# Problem statement
After locating the line with "DIGITS: HT16K33 -> TM1650" in the data that follows, return it and every later line exactly, up to and including the line with "TFT1 pin CS: A0 -> A4".

-=-=-=-=-

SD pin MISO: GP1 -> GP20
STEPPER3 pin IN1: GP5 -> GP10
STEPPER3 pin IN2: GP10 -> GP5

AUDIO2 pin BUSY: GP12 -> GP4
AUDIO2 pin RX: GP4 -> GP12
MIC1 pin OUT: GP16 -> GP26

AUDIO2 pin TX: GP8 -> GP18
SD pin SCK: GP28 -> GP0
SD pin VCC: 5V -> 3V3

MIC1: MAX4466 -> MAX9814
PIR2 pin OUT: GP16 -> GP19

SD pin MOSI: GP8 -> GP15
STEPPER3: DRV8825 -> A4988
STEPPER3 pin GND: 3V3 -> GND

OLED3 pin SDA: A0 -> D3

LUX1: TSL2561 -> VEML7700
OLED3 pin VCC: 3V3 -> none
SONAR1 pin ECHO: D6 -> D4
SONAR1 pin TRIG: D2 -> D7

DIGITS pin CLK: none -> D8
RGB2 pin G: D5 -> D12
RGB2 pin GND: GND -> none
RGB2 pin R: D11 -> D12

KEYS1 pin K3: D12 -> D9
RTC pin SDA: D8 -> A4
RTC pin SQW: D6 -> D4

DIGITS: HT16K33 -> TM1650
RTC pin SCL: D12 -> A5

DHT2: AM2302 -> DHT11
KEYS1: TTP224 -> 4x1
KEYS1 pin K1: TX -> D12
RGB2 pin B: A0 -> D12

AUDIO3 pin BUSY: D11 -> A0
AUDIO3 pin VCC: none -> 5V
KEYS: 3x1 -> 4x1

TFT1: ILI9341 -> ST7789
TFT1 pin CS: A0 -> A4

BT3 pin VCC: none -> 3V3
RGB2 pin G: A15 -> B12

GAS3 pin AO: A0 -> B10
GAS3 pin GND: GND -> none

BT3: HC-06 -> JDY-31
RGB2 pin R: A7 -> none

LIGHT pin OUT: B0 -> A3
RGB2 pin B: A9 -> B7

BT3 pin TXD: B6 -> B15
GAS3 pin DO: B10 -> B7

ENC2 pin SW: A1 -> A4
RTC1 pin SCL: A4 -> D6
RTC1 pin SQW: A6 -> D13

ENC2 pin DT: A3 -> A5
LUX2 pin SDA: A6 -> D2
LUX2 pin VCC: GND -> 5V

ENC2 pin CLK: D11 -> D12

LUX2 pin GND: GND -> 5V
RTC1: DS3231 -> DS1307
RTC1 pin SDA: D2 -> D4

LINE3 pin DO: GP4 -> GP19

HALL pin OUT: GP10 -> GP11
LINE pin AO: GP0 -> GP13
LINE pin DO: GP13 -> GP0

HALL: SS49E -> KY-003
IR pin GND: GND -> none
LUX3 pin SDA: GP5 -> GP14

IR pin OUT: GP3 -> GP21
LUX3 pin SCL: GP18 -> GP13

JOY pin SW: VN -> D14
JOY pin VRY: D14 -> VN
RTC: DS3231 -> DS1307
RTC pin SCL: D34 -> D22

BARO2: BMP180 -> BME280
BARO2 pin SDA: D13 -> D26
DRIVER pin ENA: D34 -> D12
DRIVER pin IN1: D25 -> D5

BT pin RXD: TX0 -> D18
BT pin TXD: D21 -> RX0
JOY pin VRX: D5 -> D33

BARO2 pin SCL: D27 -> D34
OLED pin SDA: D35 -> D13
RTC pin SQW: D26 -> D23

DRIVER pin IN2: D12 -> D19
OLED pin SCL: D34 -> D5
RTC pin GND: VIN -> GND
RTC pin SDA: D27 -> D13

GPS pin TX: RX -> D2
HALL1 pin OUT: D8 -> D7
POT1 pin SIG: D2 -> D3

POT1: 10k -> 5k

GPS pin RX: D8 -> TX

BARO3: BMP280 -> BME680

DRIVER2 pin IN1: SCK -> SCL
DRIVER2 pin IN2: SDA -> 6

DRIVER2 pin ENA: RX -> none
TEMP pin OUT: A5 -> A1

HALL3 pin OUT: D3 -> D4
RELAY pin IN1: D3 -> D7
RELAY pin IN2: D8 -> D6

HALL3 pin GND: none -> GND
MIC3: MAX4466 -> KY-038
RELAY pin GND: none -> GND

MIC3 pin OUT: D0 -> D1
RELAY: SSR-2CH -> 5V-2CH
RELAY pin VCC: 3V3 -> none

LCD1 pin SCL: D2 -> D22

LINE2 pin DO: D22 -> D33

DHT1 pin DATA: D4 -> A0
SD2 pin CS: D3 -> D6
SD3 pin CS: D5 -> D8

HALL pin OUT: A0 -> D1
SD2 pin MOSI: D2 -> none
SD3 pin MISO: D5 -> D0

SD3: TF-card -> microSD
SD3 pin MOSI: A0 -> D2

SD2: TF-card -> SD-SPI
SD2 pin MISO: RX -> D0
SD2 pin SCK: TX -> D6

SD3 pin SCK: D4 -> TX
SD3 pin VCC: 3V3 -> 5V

-=-=-=-=-

# Result for this task
DIGITS: HT16K33 -> TM1650
RTC pin SCL: D12 -> A5

DHT2: AM2302 -> DHT11
KEYS1: TTP224 -> 4x1
KEYS1 pin K1: TX -> D12
RGB2 pin B: A0 -> D12

AUDIO3 pin BUSY: D11 -> A0
AUDIO3 pin VCC: none -> 5V
KEYS: 3x1 -> 4x1

TFT1: ILI9341 -> ST7789
TFT1 pin CS: A0 -> A4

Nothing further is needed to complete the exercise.